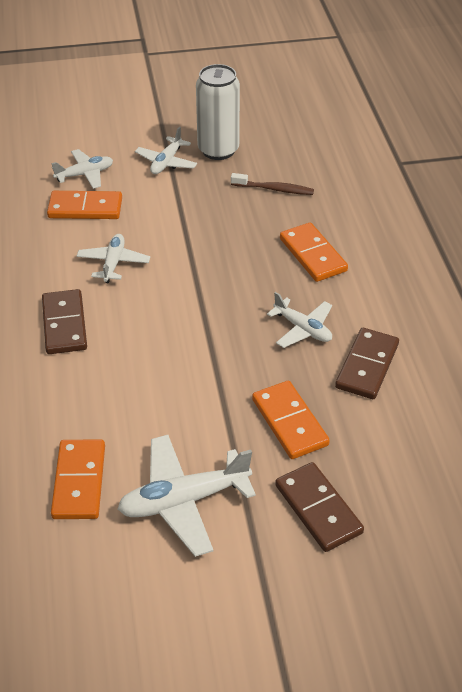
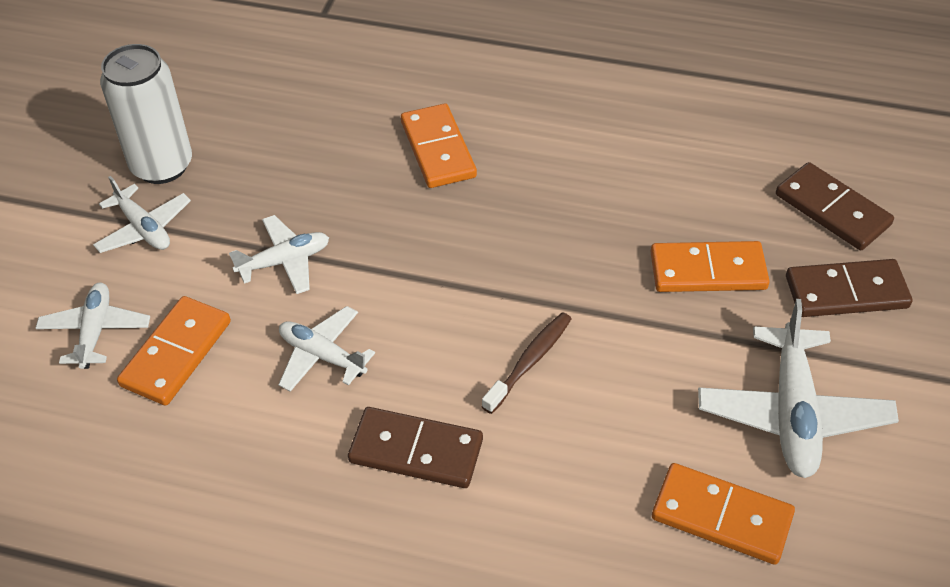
camera: 65 degrees left, 5 degrees up
(274, 189) = (288, 139): brown toothbrush -> brown toothbrush (530, 361)
(303, 329) = (562, 205): white plane -> white plane (284, 261)
(312, 255) = (438, 149): orange domino -> orange domino turned 75 degrees clockwise
(367, 366) = (650, 172): brown domino -> brown domino (832, 210)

□ □ □

▶ [WHAT IS REQUIRED]: All lines carrying the word "domino" must be copied from the data above.

▶ [RESPONSE BELOW]:
(312, 255) = (438, 149): orange domino -> orange domino turned 75 degrees clockwise
(367, 366) = (650, 172): brown domino -> brown domino (832, 210)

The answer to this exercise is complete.